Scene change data
┏━━

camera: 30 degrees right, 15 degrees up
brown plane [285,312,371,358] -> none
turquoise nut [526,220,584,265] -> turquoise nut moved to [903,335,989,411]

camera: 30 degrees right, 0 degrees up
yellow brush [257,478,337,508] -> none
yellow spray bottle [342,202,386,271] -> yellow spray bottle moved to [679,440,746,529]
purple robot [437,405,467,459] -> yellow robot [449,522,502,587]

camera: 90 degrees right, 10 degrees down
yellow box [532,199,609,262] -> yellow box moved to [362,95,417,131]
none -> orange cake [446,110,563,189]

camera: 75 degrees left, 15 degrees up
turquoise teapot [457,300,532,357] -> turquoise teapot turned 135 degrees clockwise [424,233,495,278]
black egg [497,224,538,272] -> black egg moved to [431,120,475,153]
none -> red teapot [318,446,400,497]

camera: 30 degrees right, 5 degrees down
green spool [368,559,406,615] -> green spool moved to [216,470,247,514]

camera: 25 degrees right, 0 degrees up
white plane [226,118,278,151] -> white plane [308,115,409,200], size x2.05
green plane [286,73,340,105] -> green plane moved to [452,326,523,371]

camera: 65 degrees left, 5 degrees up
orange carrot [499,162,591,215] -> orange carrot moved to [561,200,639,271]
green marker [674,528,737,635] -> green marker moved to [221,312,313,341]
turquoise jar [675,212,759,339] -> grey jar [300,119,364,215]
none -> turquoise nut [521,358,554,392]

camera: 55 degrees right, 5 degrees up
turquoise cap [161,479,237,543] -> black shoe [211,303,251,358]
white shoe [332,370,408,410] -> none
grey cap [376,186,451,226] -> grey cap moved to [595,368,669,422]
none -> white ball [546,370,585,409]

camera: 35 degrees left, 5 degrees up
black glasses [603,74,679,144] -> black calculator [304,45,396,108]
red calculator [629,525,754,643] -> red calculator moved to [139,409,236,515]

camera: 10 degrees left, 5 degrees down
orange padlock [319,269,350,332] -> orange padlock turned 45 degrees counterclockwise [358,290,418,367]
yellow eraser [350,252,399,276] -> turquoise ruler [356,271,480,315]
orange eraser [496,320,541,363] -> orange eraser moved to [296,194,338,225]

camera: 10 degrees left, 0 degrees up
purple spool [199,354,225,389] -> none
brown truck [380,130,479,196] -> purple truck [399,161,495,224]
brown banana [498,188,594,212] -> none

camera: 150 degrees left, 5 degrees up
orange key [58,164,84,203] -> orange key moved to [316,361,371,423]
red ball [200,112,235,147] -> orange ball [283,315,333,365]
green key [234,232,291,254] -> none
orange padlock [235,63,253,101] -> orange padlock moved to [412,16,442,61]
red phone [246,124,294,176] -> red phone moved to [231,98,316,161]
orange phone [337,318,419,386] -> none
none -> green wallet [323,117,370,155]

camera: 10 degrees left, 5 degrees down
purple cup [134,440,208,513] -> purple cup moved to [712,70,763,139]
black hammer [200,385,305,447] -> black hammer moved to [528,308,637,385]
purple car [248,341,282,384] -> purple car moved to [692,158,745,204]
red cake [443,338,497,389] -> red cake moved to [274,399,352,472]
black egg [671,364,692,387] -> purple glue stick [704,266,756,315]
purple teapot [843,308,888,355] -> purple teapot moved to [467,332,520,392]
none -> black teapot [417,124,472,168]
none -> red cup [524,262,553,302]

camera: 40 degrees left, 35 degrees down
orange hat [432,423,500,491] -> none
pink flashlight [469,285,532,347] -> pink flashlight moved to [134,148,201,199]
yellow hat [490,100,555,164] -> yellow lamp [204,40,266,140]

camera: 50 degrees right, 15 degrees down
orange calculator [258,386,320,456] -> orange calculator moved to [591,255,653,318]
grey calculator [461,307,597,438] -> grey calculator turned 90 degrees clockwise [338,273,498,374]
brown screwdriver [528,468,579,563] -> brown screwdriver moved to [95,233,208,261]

┗━━

**Description of the task**:
Give the exact lines, and only those, from the line containing "orange key [58,164,84,203]" through the line containing "orange hat [432,423,500,491] -> none" in the entries above.

**Written answer**:
orange key [58,164,84,203] -> orange key moved to [316,361,371,423]
red ball [200,112,235,147] -> orange ball [283,315,333,365]
green key [234,232,291,254] -> none
orange padlock [235,63,253,101] -> orange padlock moved to [412,16,442,61]
red phone [246,124,294,176] -> red phone moved to [231,98,316,161]
orange phone [337,318,419,386] -> none
none -> green wallet [323,117,370,155]

camera: 10 degrees left, 5 degrees down
purple cup [134,440,208,513] -> purple cup moved to [712,70,763,139]
black hammer [200,385,305,447] -> black hammer moved to [528,308,637,385]
purple car [248,341,282,384] -> purple car moved to [692,158,745,204]
red cake [443,338,497,389] -> red cake moved to [274,399,352,472]
black egg [671,364,692,387] -> purple glue stick [704,266,756,315]
purple teapot [843,308,888,355] -> purple teapot moved to [467,332,520,392]
none -> black teapot [417,124,472,168]
none -> red cup [524,262,553,302]

camera: 40 degrees left, 35 degrees down
orange hat [432,423,500,491] -> none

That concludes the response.